**WHAT IS EXPECTED:**
Of all the entries below, only the lines from the one with "(420, 453) = (356, 294): purple" up to and including the one with "(291, 178) = (358, 80): green" are to be duplicated exactly.

[Source records]
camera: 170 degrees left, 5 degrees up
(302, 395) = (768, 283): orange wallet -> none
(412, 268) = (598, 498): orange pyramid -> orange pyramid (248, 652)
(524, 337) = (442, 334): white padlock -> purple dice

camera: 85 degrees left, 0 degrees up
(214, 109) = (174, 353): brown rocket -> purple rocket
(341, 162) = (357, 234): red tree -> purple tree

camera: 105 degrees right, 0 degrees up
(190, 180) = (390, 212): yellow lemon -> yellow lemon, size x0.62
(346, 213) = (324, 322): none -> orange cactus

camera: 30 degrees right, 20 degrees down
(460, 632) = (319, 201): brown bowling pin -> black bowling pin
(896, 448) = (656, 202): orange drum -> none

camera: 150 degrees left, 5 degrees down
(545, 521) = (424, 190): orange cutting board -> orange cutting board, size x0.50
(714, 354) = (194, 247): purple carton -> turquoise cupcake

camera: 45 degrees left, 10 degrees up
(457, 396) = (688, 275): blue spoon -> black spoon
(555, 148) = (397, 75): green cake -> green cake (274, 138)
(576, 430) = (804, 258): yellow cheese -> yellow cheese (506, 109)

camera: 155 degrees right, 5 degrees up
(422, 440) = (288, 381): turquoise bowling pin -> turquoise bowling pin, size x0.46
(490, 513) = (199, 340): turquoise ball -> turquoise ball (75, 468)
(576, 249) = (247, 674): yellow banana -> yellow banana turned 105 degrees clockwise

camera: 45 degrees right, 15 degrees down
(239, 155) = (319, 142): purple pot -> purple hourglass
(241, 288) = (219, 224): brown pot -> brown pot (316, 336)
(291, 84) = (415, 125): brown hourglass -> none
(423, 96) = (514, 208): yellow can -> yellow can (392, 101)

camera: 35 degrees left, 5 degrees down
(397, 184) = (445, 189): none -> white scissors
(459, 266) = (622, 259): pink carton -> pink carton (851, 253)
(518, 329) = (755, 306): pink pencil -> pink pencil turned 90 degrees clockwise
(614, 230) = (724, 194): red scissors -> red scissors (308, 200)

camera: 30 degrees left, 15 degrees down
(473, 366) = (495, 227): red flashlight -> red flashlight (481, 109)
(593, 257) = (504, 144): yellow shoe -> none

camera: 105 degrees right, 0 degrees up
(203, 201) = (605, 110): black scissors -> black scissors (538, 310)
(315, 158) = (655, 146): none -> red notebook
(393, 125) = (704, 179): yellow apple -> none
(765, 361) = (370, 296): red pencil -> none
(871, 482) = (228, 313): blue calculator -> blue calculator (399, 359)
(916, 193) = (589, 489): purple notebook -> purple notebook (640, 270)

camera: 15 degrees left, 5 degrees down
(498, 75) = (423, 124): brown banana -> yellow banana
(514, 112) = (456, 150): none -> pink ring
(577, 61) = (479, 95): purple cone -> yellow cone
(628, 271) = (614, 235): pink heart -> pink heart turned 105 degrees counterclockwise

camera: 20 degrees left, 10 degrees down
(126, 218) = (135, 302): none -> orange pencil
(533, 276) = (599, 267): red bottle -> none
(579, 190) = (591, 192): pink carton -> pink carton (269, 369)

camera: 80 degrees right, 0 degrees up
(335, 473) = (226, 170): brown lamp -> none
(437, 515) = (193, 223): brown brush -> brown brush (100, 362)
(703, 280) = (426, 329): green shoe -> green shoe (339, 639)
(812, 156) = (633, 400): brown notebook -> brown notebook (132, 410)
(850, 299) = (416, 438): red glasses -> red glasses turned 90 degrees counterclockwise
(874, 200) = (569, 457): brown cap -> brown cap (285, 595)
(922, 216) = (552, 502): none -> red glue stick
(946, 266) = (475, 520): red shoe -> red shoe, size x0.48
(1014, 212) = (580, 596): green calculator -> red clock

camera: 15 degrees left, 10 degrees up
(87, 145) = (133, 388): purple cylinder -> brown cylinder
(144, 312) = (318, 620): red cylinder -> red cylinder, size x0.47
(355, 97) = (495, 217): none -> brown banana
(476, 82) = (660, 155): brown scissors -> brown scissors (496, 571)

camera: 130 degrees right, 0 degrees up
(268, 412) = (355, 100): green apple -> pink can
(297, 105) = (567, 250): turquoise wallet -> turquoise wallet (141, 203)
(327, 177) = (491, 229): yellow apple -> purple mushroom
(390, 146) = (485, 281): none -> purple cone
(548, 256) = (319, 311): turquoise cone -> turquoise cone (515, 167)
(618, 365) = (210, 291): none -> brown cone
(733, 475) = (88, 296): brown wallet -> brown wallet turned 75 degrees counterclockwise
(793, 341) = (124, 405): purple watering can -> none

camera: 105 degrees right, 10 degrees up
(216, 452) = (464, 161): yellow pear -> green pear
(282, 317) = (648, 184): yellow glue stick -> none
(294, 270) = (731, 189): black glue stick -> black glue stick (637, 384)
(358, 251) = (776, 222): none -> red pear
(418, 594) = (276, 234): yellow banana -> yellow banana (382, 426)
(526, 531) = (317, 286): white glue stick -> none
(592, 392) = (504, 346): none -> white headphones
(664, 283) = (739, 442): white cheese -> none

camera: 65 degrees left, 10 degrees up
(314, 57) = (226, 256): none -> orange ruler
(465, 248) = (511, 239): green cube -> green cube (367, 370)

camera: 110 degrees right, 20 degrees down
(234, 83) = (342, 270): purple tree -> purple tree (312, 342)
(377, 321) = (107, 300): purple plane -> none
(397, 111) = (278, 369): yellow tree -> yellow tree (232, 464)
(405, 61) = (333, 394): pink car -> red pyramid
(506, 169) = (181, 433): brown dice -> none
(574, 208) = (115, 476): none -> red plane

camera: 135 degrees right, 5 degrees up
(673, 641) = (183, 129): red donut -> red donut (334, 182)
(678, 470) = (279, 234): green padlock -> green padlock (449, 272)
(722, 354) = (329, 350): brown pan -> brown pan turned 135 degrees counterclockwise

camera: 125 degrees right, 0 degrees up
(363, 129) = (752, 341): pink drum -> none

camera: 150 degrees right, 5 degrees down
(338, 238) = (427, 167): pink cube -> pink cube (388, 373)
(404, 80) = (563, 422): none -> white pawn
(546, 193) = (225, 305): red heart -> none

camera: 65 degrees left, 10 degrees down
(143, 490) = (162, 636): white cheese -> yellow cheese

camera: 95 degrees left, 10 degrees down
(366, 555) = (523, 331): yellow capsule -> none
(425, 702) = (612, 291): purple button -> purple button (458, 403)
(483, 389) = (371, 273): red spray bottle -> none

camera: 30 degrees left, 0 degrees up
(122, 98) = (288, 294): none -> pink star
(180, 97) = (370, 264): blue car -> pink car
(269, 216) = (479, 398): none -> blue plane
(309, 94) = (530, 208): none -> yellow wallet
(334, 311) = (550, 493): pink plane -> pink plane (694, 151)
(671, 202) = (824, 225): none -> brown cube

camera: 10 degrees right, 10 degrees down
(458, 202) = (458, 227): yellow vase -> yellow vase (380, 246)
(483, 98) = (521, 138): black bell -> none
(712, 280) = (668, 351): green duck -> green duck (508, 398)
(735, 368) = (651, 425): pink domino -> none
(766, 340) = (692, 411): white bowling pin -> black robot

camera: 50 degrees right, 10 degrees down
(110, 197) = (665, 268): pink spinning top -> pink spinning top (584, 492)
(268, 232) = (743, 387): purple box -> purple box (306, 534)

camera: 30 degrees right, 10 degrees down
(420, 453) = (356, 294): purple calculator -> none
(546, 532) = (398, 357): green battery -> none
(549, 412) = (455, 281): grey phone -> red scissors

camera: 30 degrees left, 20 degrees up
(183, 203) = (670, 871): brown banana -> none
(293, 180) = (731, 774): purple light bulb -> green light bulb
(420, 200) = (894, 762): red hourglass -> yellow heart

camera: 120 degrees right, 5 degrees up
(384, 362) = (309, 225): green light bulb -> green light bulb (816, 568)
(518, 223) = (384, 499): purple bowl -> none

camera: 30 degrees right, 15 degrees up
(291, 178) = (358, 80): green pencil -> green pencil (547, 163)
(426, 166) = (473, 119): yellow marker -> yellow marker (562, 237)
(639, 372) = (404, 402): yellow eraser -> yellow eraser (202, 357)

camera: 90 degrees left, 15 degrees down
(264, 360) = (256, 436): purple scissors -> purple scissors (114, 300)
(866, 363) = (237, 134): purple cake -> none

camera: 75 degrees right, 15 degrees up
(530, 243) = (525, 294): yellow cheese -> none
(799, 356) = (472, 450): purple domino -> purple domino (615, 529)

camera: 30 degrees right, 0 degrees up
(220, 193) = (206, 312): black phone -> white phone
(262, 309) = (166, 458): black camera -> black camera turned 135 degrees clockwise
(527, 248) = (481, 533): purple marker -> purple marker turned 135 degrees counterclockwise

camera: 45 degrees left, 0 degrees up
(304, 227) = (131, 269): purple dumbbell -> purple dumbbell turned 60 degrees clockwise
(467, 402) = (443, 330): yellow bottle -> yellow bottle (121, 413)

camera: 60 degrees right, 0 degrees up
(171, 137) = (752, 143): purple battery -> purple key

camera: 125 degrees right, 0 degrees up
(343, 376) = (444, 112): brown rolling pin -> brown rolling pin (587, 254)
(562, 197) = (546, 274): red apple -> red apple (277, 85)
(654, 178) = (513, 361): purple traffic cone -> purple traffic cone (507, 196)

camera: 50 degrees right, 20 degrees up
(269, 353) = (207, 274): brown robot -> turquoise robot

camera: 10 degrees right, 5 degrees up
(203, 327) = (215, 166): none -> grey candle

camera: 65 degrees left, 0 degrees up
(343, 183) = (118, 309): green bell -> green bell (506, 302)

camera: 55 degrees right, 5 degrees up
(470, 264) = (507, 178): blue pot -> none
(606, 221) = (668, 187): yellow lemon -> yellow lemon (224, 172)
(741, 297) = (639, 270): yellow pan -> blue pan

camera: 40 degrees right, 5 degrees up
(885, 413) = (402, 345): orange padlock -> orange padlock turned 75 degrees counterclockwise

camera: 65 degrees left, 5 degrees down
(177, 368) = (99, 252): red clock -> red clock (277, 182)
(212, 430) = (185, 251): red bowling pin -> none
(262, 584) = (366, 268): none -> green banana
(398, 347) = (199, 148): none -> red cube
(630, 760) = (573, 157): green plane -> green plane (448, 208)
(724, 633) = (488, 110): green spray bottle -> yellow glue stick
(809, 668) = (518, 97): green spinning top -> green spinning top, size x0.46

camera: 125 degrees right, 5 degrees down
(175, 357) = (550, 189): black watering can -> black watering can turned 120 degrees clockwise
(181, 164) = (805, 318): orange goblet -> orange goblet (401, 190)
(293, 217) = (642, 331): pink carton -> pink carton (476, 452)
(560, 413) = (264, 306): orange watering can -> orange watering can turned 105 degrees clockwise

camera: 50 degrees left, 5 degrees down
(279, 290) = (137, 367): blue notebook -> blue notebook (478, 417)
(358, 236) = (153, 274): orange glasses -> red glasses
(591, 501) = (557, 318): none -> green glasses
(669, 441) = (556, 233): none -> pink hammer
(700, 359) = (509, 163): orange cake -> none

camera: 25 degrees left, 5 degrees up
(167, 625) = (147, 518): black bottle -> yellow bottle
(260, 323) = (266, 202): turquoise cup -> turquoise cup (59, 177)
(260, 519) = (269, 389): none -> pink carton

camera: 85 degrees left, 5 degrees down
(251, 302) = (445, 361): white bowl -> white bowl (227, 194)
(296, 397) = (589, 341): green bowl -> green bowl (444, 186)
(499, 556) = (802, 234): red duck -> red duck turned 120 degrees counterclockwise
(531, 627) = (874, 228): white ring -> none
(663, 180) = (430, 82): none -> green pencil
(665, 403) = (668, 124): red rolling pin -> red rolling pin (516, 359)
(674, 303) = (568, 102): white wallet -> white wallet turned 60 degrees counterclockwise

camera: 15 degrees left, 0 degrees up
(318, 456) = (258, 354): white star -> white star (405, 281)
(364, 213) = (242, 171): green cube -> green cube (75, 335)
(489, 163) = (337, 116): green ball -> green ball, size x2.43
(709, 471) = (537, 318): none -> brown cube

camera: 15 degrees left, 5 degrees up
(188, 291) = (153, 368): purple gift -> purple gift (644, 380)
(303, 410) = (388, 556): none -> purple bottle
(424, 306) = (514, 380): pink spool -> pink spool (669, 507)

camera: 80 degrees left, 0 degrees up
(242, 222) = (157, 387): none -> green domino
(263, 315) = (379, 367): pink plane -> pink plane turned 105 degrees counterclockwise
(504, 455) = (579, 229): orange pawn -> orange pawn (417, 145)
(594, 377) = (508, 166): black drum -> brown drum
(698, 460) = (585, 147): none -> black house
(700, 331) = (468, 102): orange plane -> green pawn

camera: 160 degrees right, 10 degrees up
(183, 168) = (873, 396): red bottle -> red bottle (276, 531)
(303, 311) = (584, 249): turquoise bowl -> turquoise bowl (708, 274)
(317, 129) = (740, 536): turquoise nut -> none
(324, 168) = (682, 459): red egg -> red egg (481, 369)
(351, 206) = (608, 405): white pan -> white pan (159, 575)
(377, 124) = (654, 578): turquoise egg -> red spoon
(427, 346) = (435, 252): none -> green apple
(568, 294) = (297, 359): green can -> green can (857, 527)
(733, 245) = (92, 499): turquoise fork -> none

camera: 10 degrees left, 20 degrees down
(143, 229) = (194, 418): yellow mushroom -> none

**FINISHED EXERCISE:**
(420, 453) = (356, 294): purple calculator -> none
(546, 532) = (398, 357): green battery -> none
(549, 412) = (455, 281): grey phone -> red scissors

camera: 30 degrees left, 20 degrees up
(183, 203) = (670, 871): brown banana -> none
(293, 180) = (731, 774): purple light bulb -> green light bulb
(420, 200) = (894, 762): red hourglass -> yellow heart

camera: 120 degrees right, 5 degrees up
(384, 362) = (309, 225): green light bulb -> green light bulb (816, 568)
(518, 223) = (384, 499): purple bowl -> none

camera: 30 degrees right, 15 degrees up
(291, 178) = (358, 80): green pencil -> green pencil (547, 163)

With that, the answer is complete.